Task material:
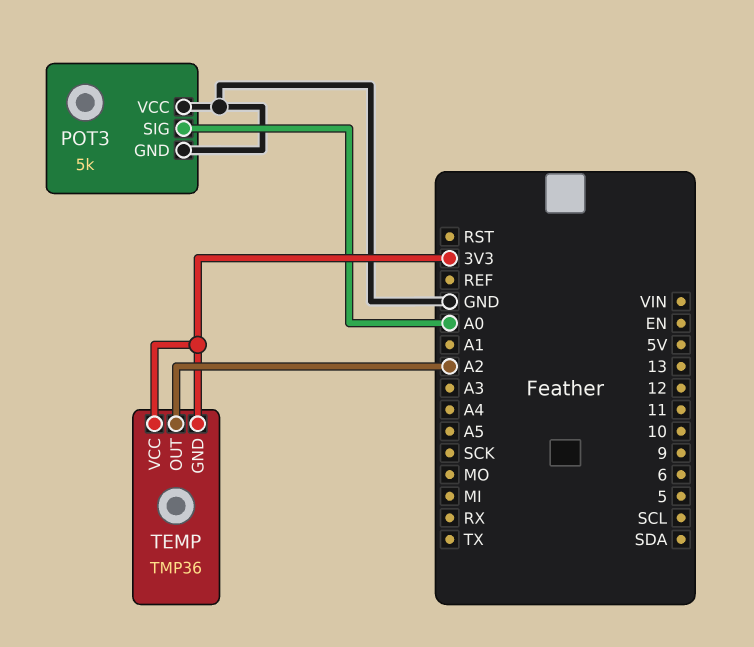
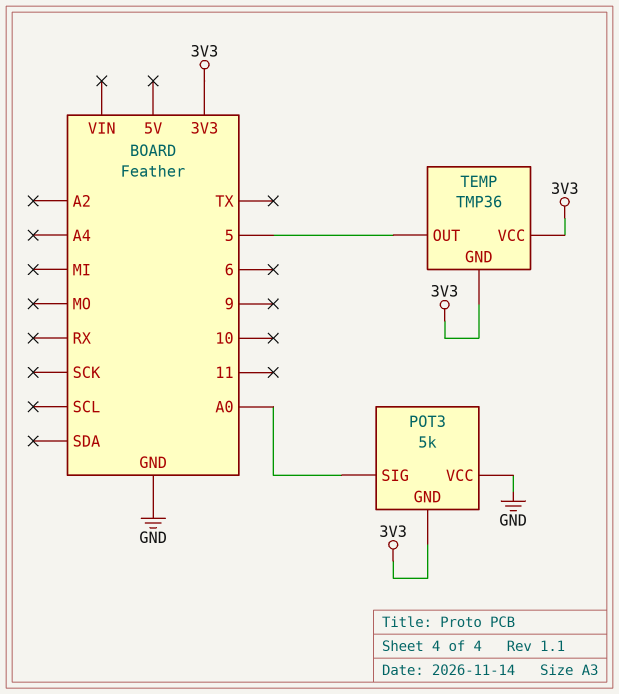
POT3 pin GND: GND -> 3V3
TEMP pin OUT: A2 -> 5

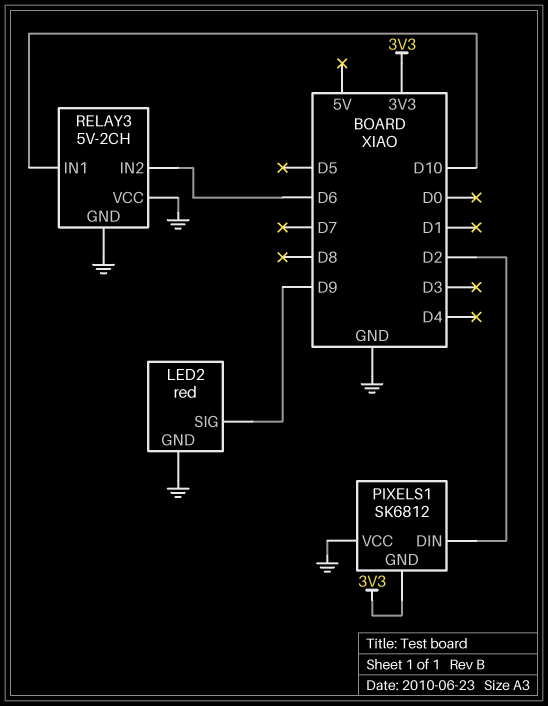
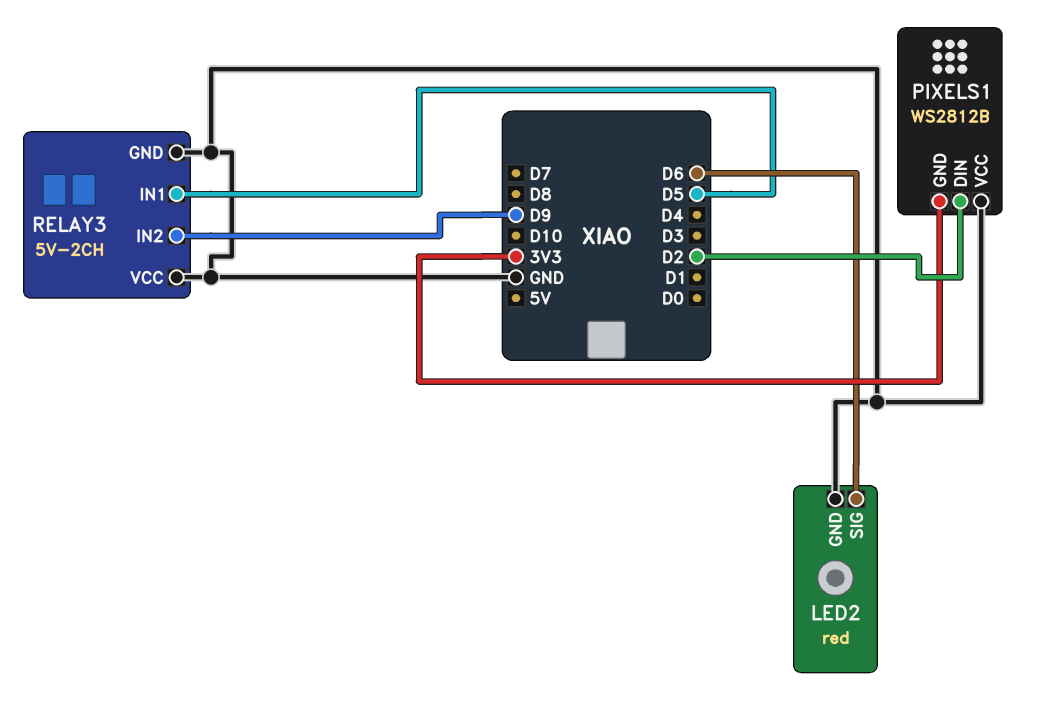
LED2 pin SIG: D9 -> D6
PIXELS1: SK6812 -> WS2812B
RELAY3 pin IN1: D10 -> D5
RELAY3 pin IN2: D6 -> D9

Goal of the exercise:
Word for word, repeat the line holding "PIXELS1: SK6812 -> WS2812B" and all lines after it through the end of the entries above.

Response for this exercise:
PIXELS1: SK6812 -> WS2812B
RELAY3 pin IN1: D10 -> D5
RELAY3 pin IN2: D6 -> D9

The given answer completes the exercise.